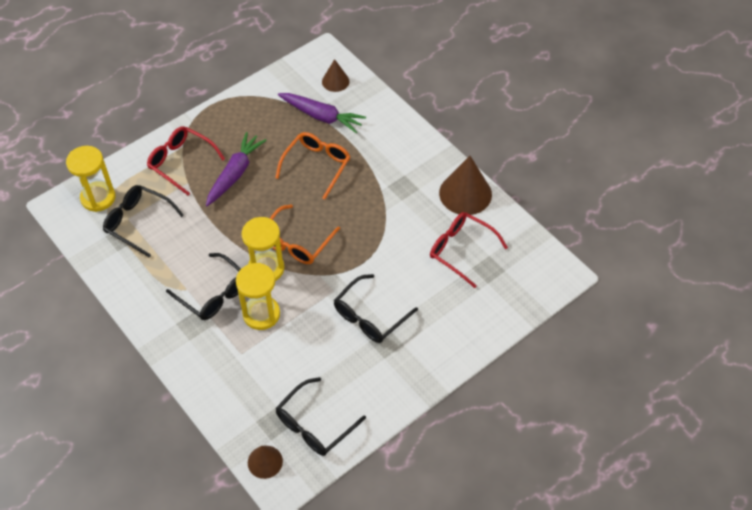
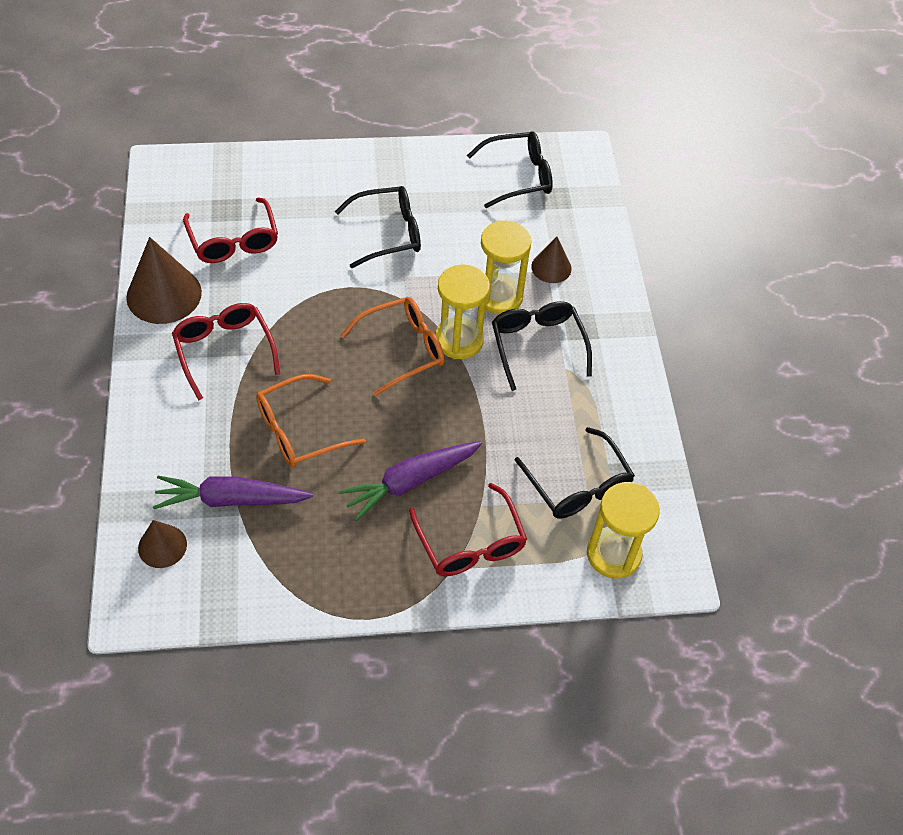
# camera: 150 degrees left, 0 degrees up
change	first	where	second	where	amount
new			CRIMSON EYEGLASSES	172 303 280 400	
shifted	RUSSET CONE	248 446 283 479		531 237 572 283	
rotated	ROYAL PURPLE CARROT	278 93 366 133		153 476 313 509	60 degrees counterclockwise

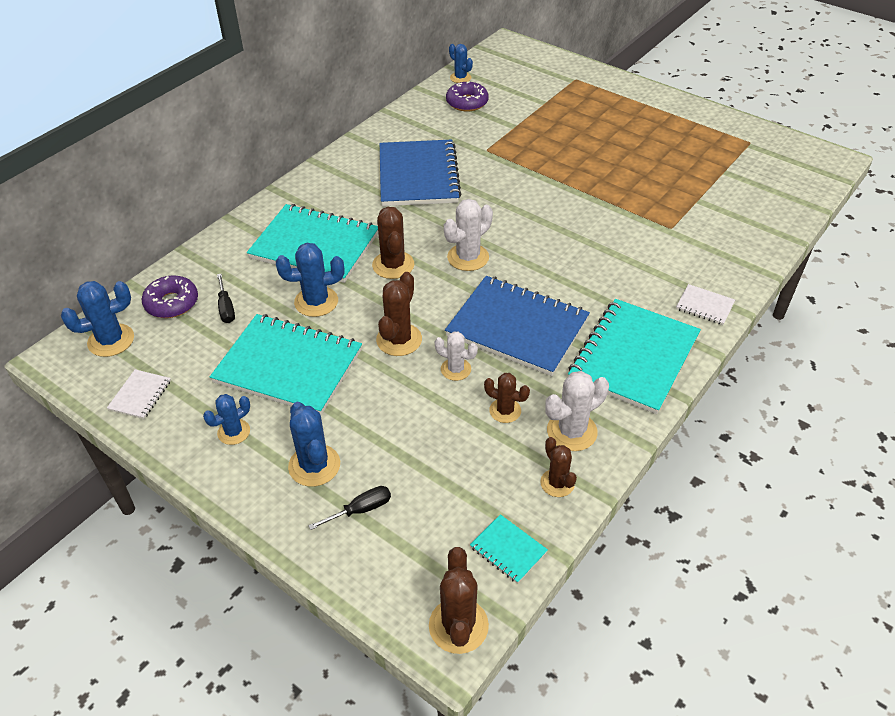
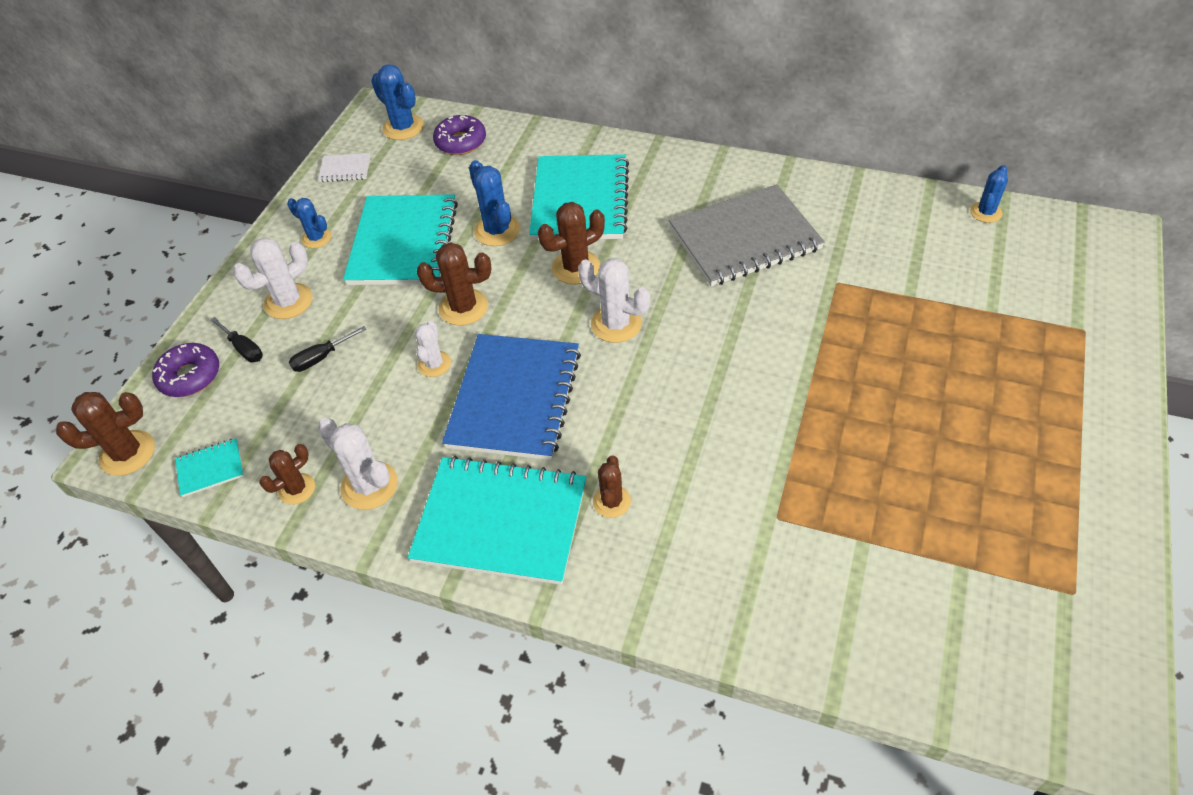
# camera: 75 degrees right, 5 degrees up
change	first	where	second	where	amount
gone	SNOW-WHITE NOTEPAD	676 284 735 325			
shifted	BLACK SCREWDRIVER	217 274 235 323		289 326 366 372	
shifted	ROYAL PURPLE DOUGHNUT	446 81 489 112		152 343 219 397	
shifted	RUSSET SAGUARO CACTUS	484 373 530 423		593 455 631 518	
repainted	BLUE SAGUARO CACTUS	288 402 340 487	SNOW-WHITE SAGUARO CACTUS	233 237 313 319	
repainted	BLUE NOTEPAD	380 140 461 206	GREY NOTEPAD	669 184 825 286	
rotated	TURQUOISE NOTEPAD	470 514 548 584		175 438 244 497	45 degrees clockwise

▶ What needs to be done
Take the lines from the start of the material to the line with "237 572 283", both included, and transcribe them exactly without the pictures.

▶ Response area
# camera: 150 degrees left, 0 degrees up
change	first	where	second	where	amount
new			CRIMSON EYEGLASSES	172 303 280 400	
shifted	RUSSET CONE	248 446 283 479		531 237 572 283	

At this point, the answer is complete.